#### 要求:
把下面所有行一字不改地抄一遍，一行都不能漏。

═══ 提供信息 ═══

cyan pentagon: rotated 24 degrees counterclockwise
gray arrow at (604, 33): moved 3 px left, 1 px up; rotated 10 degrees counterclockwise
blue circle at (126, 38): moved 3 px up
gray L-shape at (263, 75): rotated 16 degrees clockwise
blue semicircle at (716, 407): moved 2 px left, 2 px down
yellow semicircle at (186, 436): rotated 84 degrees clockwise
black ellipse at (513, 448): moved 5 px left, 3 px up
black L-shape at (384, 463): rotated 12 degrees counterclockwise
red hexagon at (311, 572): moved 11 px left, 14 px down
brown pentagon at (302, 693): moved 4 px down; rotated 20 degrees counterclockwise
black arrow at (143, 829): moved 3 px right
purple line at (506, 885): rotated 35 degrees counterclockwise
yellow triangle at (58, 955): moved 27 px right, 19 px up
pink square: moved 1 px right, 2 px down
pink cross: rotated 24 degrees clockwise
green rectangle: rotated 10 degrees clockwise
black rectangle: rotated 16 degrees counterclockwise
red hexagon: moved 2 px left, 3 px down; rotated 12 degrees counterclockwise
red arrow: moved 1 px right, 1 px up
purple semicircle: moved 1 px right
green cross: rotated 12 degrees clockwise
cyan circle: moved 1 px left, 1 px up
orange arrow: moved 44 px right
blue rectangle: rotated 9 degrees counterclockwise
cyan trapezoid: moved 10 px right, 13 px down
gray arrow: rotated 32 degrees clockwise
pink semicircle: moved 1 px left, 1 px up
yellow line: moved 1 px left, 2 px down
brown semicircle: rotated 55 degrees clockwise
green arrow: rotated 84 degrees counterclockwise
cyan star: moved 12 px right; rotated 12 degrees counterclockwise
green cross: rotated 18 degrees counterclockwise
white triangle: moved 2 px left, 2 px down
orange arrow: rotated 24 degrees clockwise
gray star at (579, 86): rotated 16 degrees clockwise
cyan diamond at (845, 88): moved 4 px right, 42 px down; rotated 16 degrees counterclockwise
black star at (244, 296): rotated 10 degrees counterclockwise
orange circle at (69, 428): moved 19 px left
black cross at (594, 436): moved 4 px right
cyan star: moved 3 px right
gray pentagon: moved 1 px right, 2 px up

═══

#### 正确输出:
cyan pentagon: rotated 24 degrees counterclockwise
gray arrow at (604, 33): moved 3 px left, 1 px up; rotated 10 degrees counterclockwise
blue circle at (126, 38): moved 3 px up
gray L-shape at (263, 75): rotated 16 degrees clockwise
blue semicircle at (716, 407): moved 2 px left, 2 px down
yellow semicircle at (186, 436): rotated 84 degrees clockwise
black ellipse at (513, 448): moved 5 px left, 3 px up
black L-shape at (384, 463): rotated 12 degrees counterclockwise
red hexagon at (311, 572): moved 11 px left, 14 px down
brown pentagon at (302, 693): moved 4 px down; rotated 20 degrees counterclockwise
black arrow at (143, 829): moved 3 px right
purple line at (506, 885): rotated 35 degrees counterclockwise
yellow triangle at (58, 955): moved 27 px right, 19 px up
pink square: moved 1 px right, 2 px down
pink cross: rotated 24 degrees clockwise
green rectangle: rotated 10 degrees clockwise
black rectangle: rotated 16 degrees counterclockwise
red hexagon: moved 2 px left, 3 px down; rotated 12 degrees counterclockwise
red arrow: moved 1 px right, 1 px up
purple semicircle: moved 1 px right
green cross: rotated 12 degrees clockwise
cyan circle: moved 1 px left, 1 px up
orange arrow: moved 44 px right
blue rectangle: rotated 9 degrees counterclockwise
cyan trapezoid: moved 10 px right, 13 px down
gray arrow: rotated 32 degrees clockwise
pink semicircle: moved 1 px left, 1 px up
yellow line: moved 1 px left, 2 px down
brown semicircle: rotated 55 degrees clockwise
green arrow: rotated 84 degrees counterclockwise
cyan star: moved 12 px right; rotated 12 degrees counterclockwise
green cross: rotated 18 degrees counterclockwise
white triangle: moved 2 px left, 2 px down
orange arrow: rotated 24 degrees clockwise
gray star at (579, 86): rotated 16 degrees clockwise
cyan diamond at (845, 88): moved 4 px right, 42 px down; rotated 16 degrees counterclockwise
black star at (244, 296): rotated 10 degrees counterclockwise
orange circle at (69, 428): moved 19 px left
black cross at (594, 436): moved 4 px right
cyan star: moved 3 px right
gray pentagon: moved 1 px right, 2 px up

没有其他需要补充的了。